Action item => The records that follow are to be given again exactly. Do not carry over any image.

Raw data =>
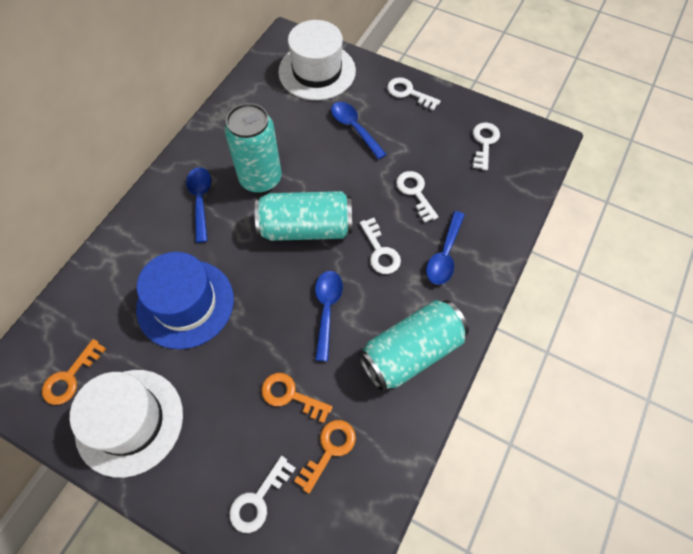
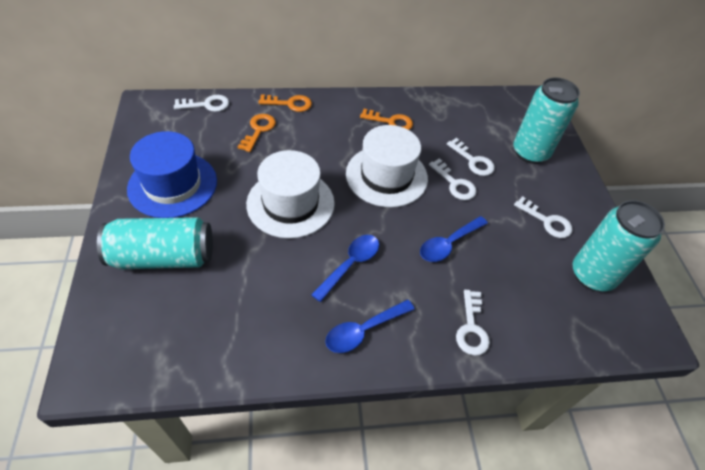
blue spoon: 4 -> 3

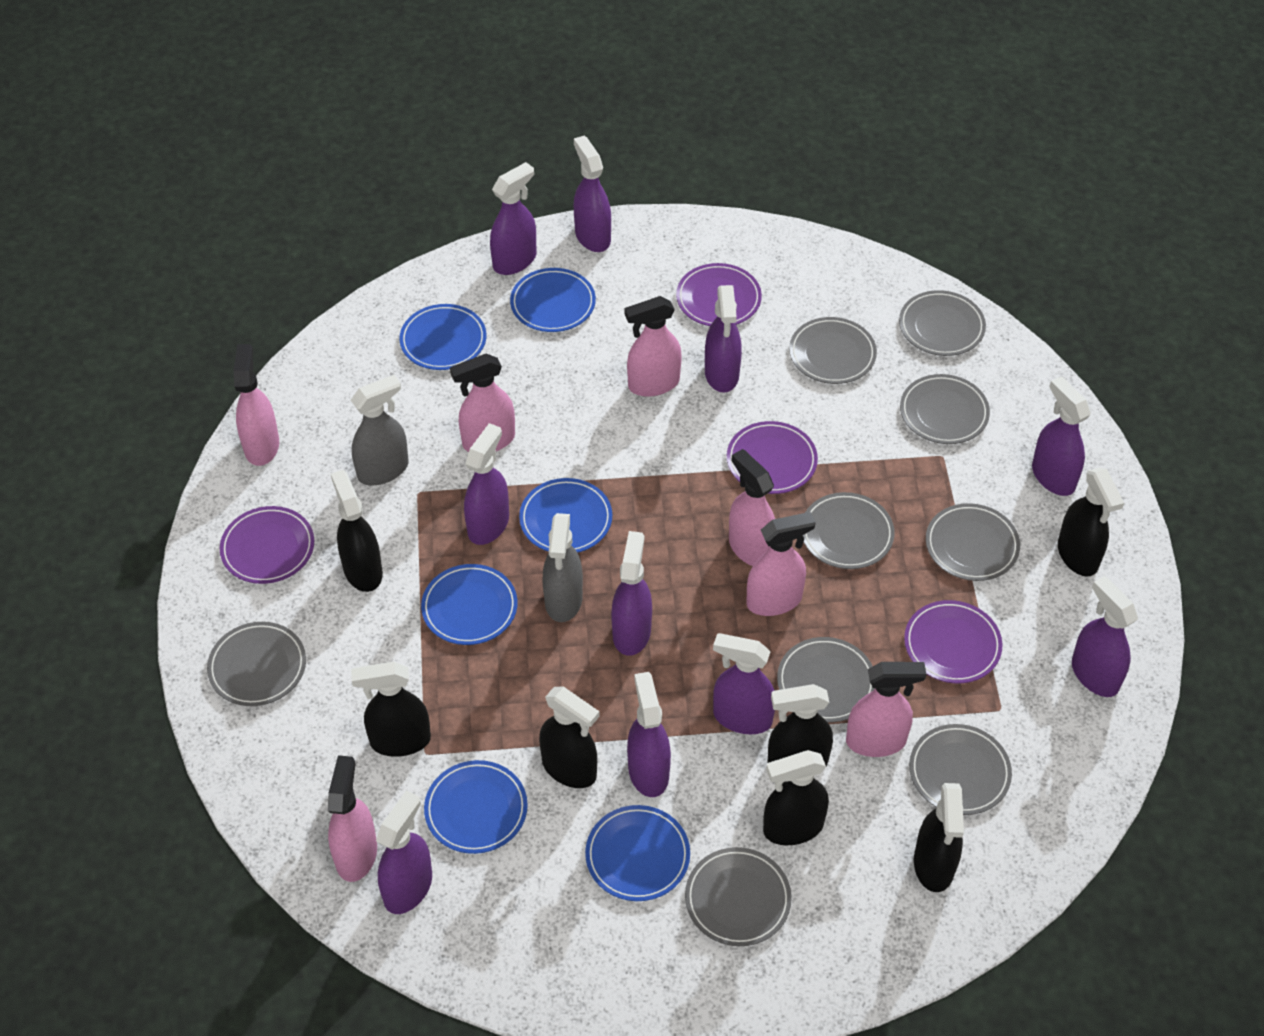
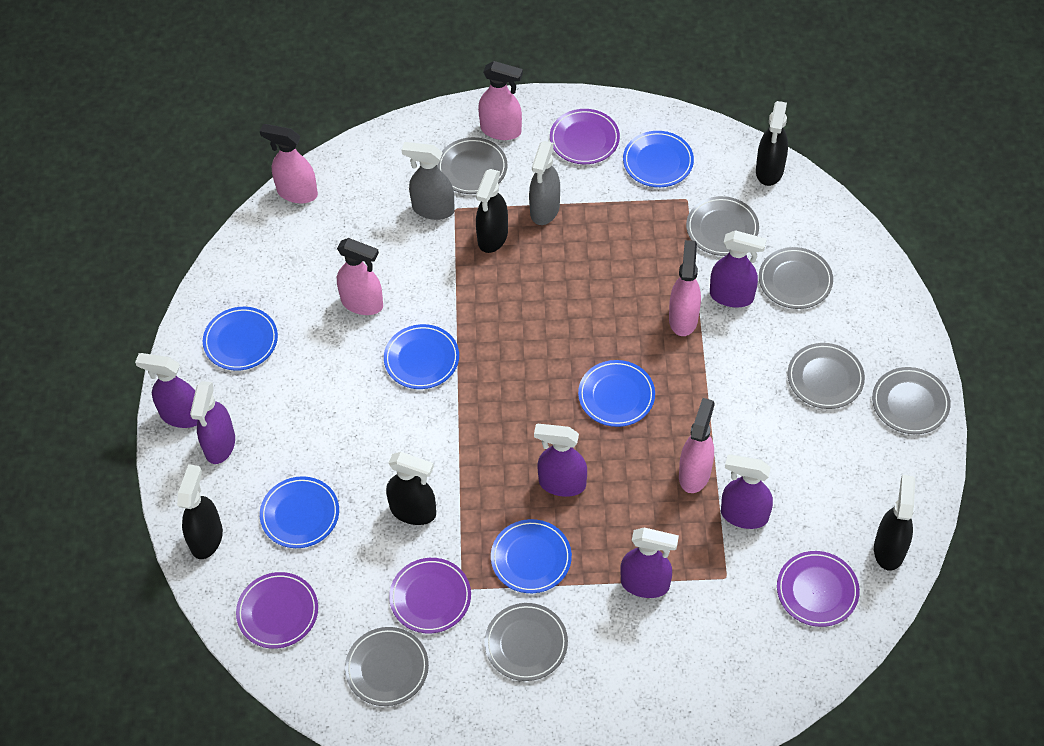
black spray bottle: 7 -> 5
grey plate: 9 -> 7
pink spray bottle: 7 -> 5
purple spray bottle: 10 -> 6

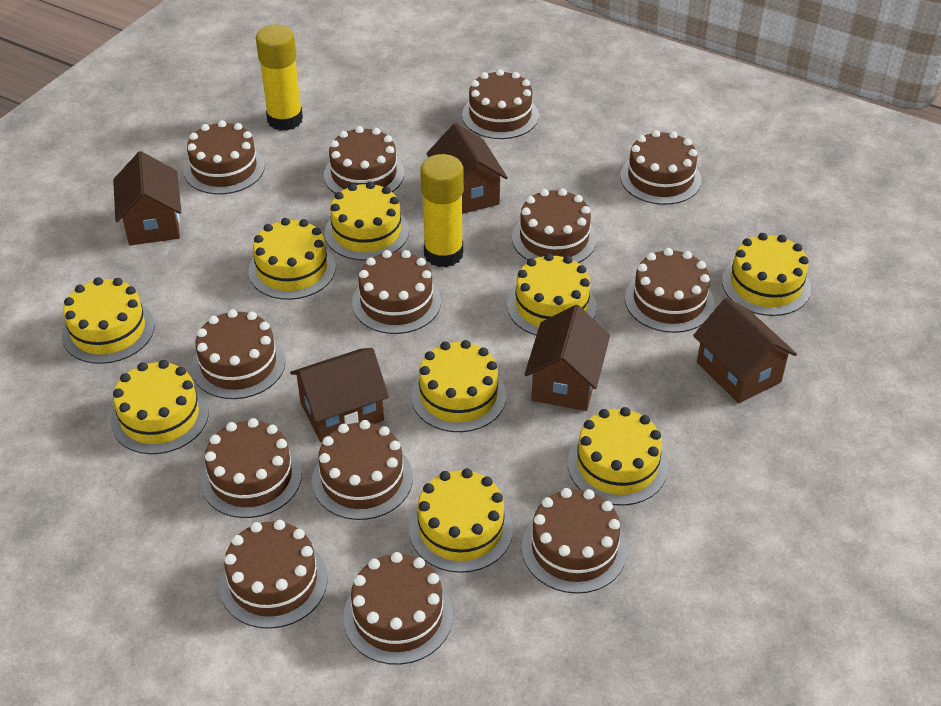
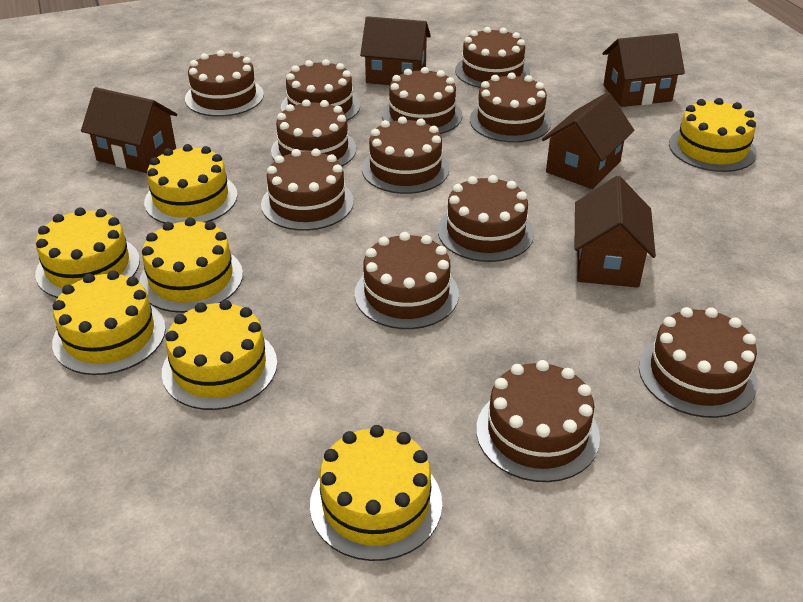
brown cake: 13 -> 12
yellow cake: 9 -> 7
yellow glue stick: 2 -> 0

Completed task =>
blue spoon: 4 -> 3

black spray bottle: 7 -> 5
grey plate: 9 -> 7
pink spray bottle: 7 -> 5
purple spray bottle: 10 -> 6

brown cake: 13 -> 12
yellow cake: 9 -> 7
yellow glue stick: 2 -> 0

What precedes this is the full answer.